**TASK DATA:**
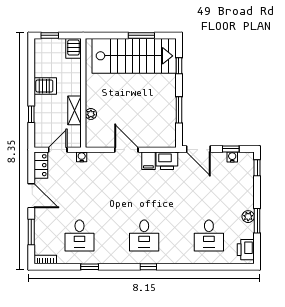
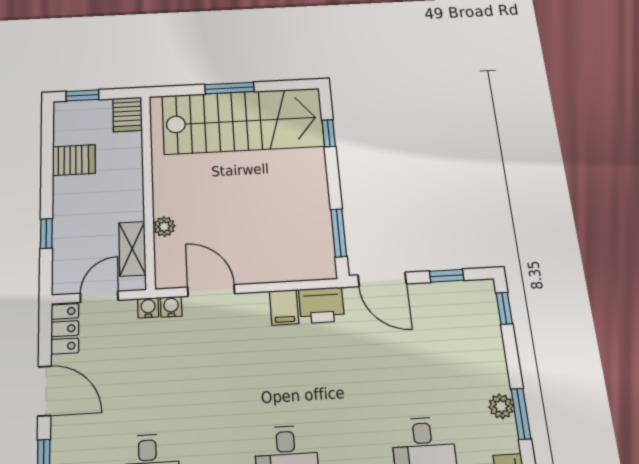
window: (141, 35) -> (229, 88), moved
server rack: (45, 86) -> (74, 160), moved
shelving: (74, 110) -> (132, 249), moved
window: (179, 110) -> (339, 233), moved
door: (126, 150) -> (211, 290), moved
water cooler: (232, 157) -> (171, 307), moved

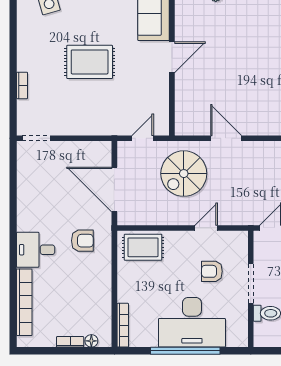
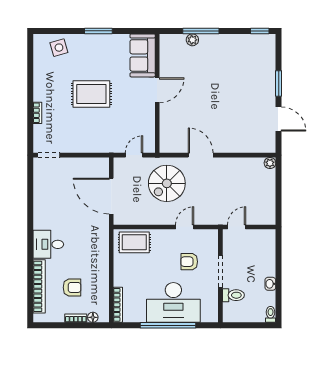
armchair: (82, 241) -> (72, 287), moved

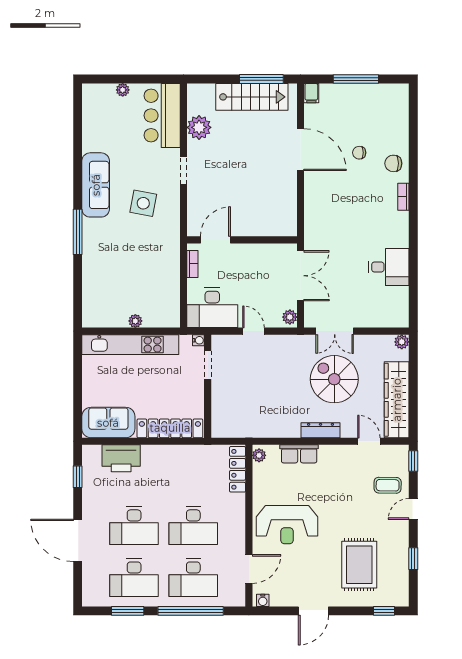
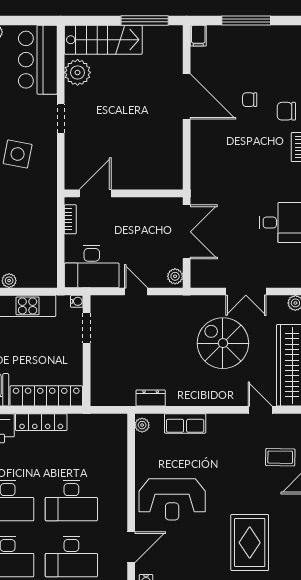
stairs: (252, 97) -> (103, 40), moved
double door: (335, 331) -> (246, 291), moved
dresser: (321, 430) -> (151, 398), moved, width x0.70
locker: (238, 469) -> (41, 422), moved, turned -90

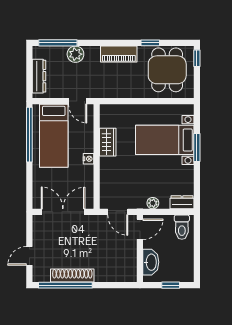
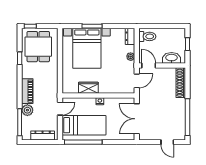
piano: (119, 54) -> (27, 91), moved
dining table: (167, 70) -> (38, 47), turned 90
bed with nightstands: (165, 140) -> (87, 48), width x1.36
shoe rack: (72, 275) -> (181, 83), moved

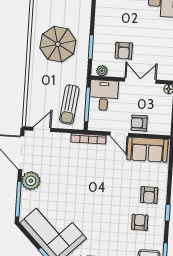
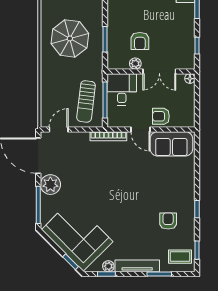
plant: (102, 71) -> (135, 64), moved
double door: (140, 81) -> (159, 71), swing flipped
armchair: (149, 195) -> (176, 192), removed

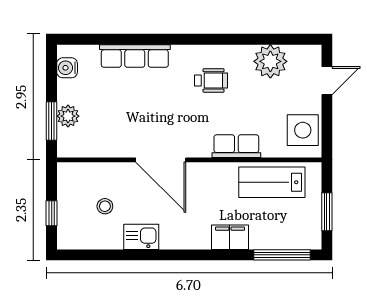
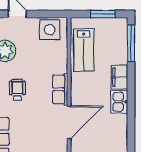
row of seats: (236, 146) -> (60, 89), moved
kitchen sink: (141, 237) -> (119, 102), moved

**WHAT YOU ARE ASKED TO DO:** Every line from the one containing "shoe rack: (72, 275) -> (181, 83), moved" through the end of the records is to be returned exactly, and those lines alone; pictures are dropped.

**ANSWER TO THIS PROBLEM:**
shoe rack: (72, 275) -> (181, 83), moved

plant: (102, 71) -> (135, 64), moved
double door: (140, 81) -> (159, 71), swing flipped
armchair: (149, 195) -> (176, 192), removed

row of seats: (236, 146) -> (60, 89), moved
kitchen sink: (141, 237) -> (119, 102), moved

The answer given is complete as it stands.